# [What you have to do]
From the first line to the last, restate the material word for word, omitting pictures.

# [Records to use]
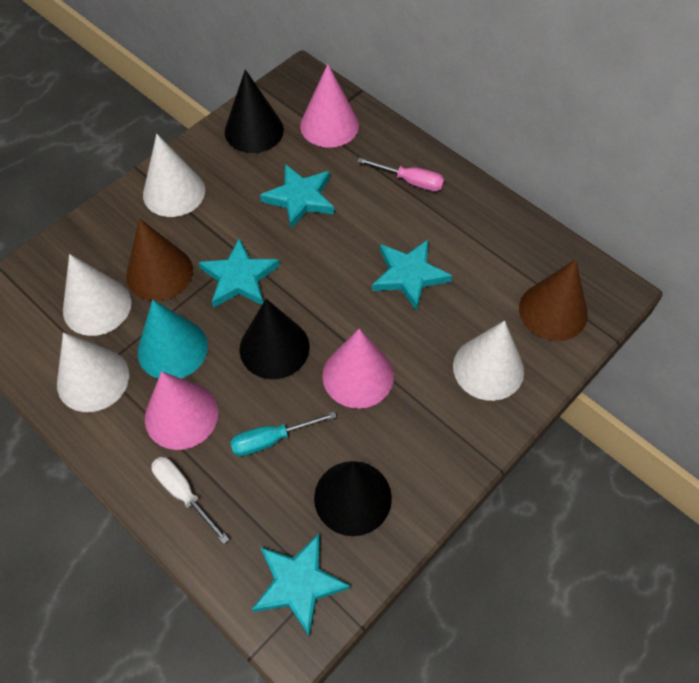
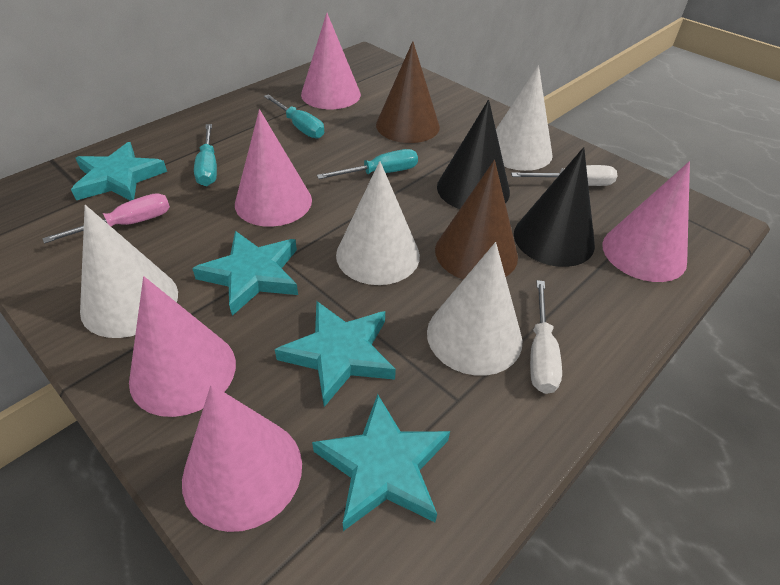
black cone: 3 -> 2
pink cone: 3 -> 5
turquoise cone: 1 -> 0
turquoise screwdriver: 1 -> 3
white screwdriver: 1 -> 2

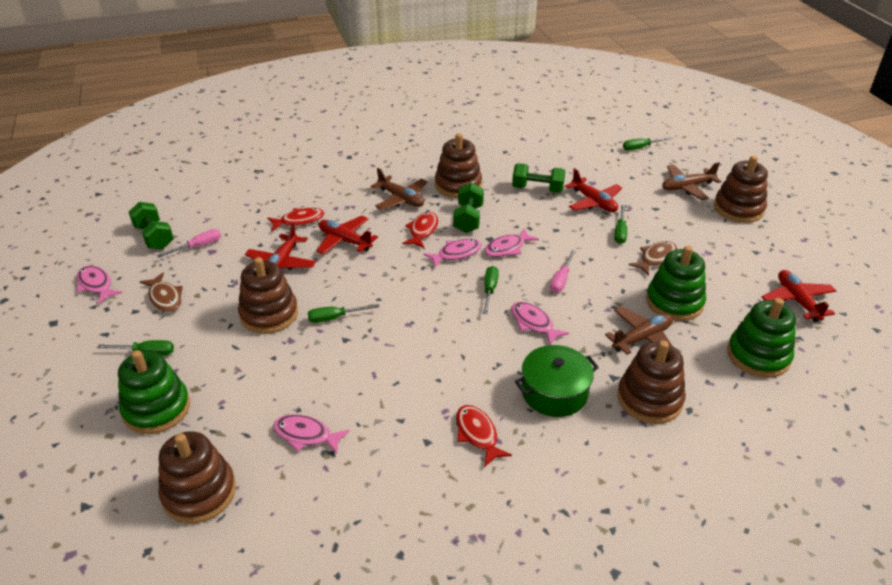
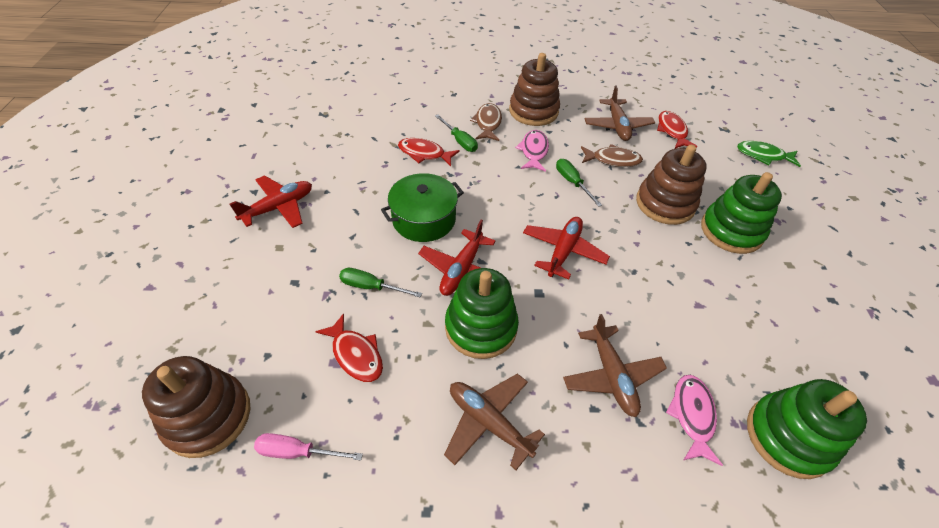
brown stacking toy: 5 -> 3
green dumbbell: 3 -> 0
green fish: 0 -> 1
green screwdriver: 5 -> 3
pink fish: 5 -> 2
pink screwdriver: 2 -> 1
red plane: 4 -> 3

# [Finished task]
black cone: 3 -> 2
pink cone: 3 -> 5
turquoise cone: 1 -> 0
turquoise screwdriver: 1 -> 3
white screwdriver: 1 -> 2

brown stacking toy: 5 -> 3
green dumbbell: 3 -> 0
green fish: 0 -> 1
green screwdriver: 5 -> 3
pink fish: 5 -> 2
pink screwdriver: 2 -> 1
red plane: 4 -> 3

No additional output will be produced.